** Opening Dataset excerpts block **

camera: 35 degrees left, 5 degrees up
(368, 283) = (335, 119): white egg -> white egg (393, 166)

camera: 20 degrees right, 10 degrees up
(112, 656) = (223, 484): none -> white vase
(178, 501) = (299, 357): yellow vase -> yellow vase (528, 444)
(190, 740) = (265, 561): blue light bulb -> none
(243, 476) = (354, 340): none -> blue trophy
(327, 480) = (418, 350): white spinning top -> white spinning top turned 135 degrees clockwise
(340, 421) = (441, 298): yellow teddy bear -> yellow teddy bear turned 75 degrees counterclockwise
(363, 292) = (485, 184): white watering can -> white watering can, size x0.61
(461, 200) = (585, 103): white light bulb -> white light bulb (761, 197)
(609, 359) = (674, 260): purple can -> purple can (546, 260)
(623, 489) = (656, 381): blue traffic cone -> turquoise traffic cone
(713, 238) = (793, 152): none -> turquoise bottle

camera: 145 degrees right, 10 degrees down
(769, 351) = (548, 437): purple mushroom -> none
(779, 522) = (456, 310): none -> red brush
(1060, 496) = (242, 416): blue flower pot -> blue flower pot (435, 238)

** Closing Dataset excerpts block **
** Opening Dataset excerpts block **

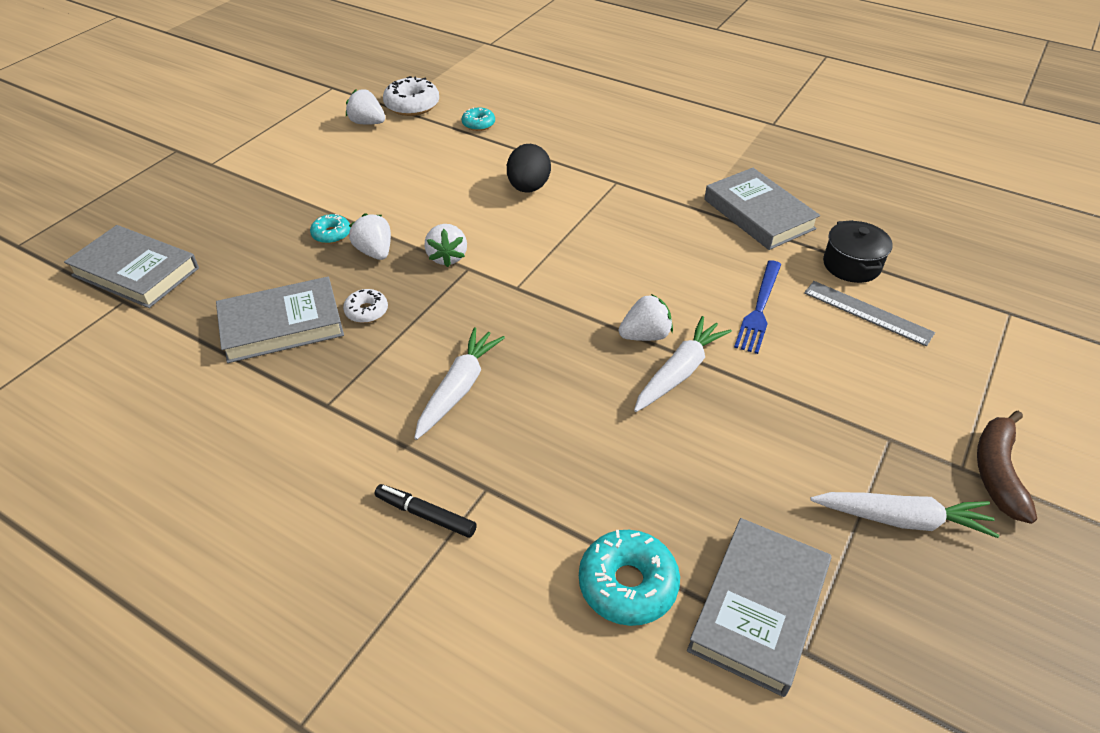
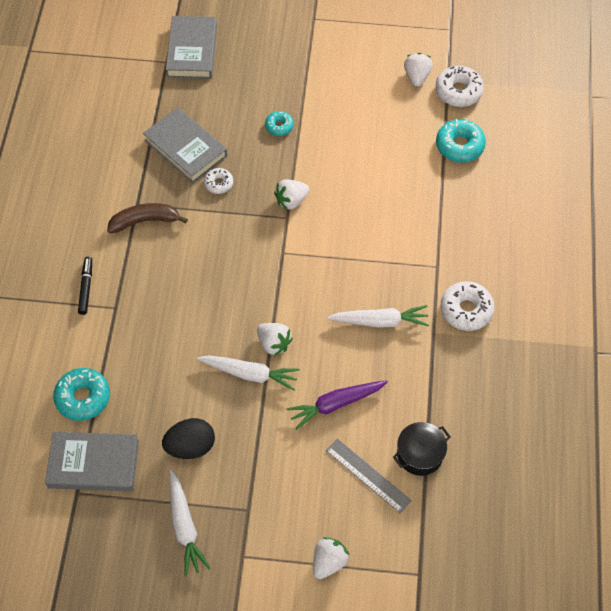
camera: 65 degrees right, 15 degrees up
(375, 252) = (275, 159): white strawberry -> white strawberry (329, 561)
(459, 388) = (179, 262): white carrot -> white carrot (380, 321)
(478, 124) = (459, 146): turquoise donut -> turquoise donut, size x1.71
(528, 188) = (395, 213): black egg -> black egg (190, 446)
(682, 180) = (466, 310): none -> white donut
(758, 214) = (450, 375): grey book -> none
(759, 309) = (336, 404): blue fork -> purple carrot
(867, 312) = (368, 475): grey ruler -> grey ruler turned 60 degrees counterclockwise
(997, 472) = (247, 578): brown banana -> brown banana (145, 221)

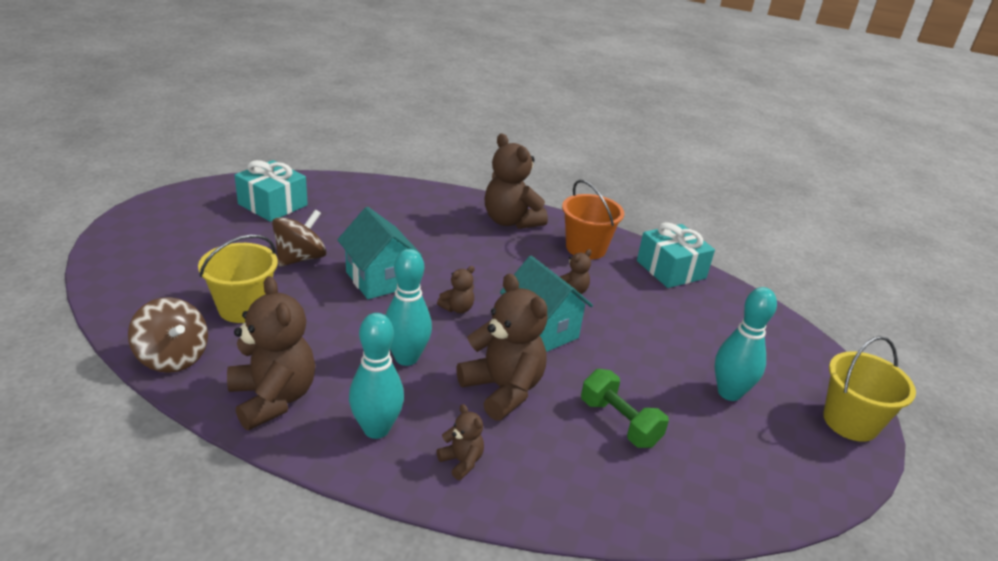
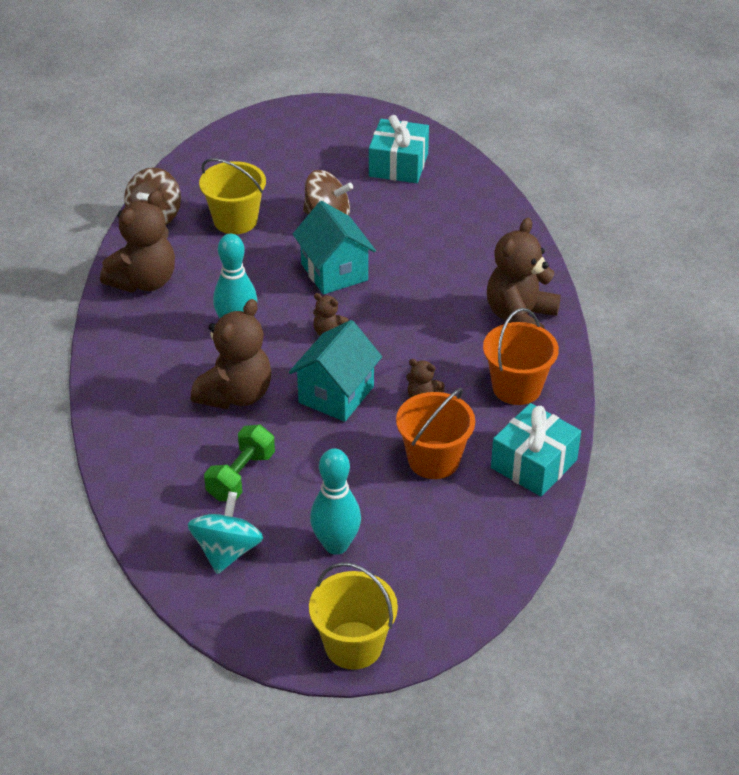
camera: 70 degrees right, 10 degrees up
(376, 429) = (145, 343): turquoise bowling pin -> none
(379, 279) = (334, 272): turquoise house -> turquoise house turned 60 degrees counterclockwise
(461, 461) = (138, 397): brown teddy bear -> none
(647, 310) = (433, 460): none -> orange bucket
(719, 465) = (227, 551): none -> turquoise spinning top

** Closing Dataset excerpts block **

* [Task description]:
Quote word for word only the lines above from the one containing "(375, 252) = (275, 159): white" through the one containing "(376, 429) = (145, 343): turquoise". Pictures stay out of your copy.

* [Task output]:
(375, 252) = (275, 159): white strawberry -> white strawberry (329, 561)
(459, 388) = (179, 262): white carrot -> white carrot (380, 321)
(478, 124) = (459, 146): turquoise donut -> turquoise donut, size x1.71
(528, 188) = (395, 213): black egg -> black egg (190, 446)
(682, 180) = (466, 310): none -> white donut
(758, 214) = (450, 375): grey book -> none
(759, 309) = (336, 404): blue fork -> purple carrot
(867, 312) = (368, 475): grey ruler -> grey ruler turned 60 degrees counterclockwise
(997, 472) = (247, 578): brown banana -> brown banana (145, 221)

camera: 70 degrees right, 10 degrees up
(376, 429) = (145, 343): turquoise bowling pin -> none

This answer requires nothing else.